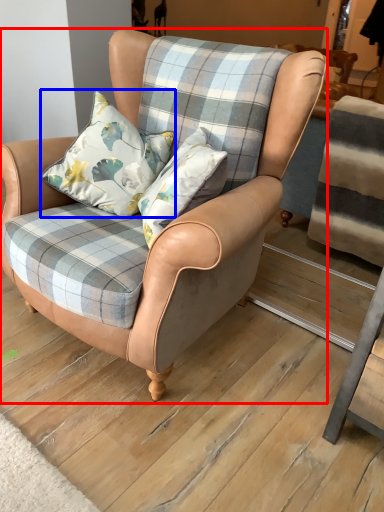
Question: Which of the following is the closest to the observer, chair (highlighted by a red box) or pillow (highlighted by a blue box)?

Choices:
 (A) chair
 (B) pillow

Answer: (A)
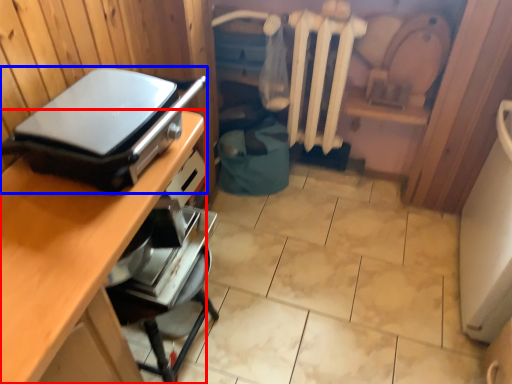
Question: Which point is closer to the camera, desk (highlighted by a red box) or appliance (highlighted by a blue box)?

▶ _Work instructions_
Can you put the lines of all the records above into a JSON list of strings, one string per line, leaving out blank lines and the picture lines?

▶ _Answer to the problem_
[
  "Question: Which of the following is the closest to the observer, chair (highlighted by a red box) or pillow (highlighted by a blue box)?",
  "Choices:",
  " (A) chair",
  " (B) pillow",
  "Answer: (A)",
  "Question: Which point is closer to the camera, desk (highlighted by a red box) or appliance (highlighted by a blue box)?"
]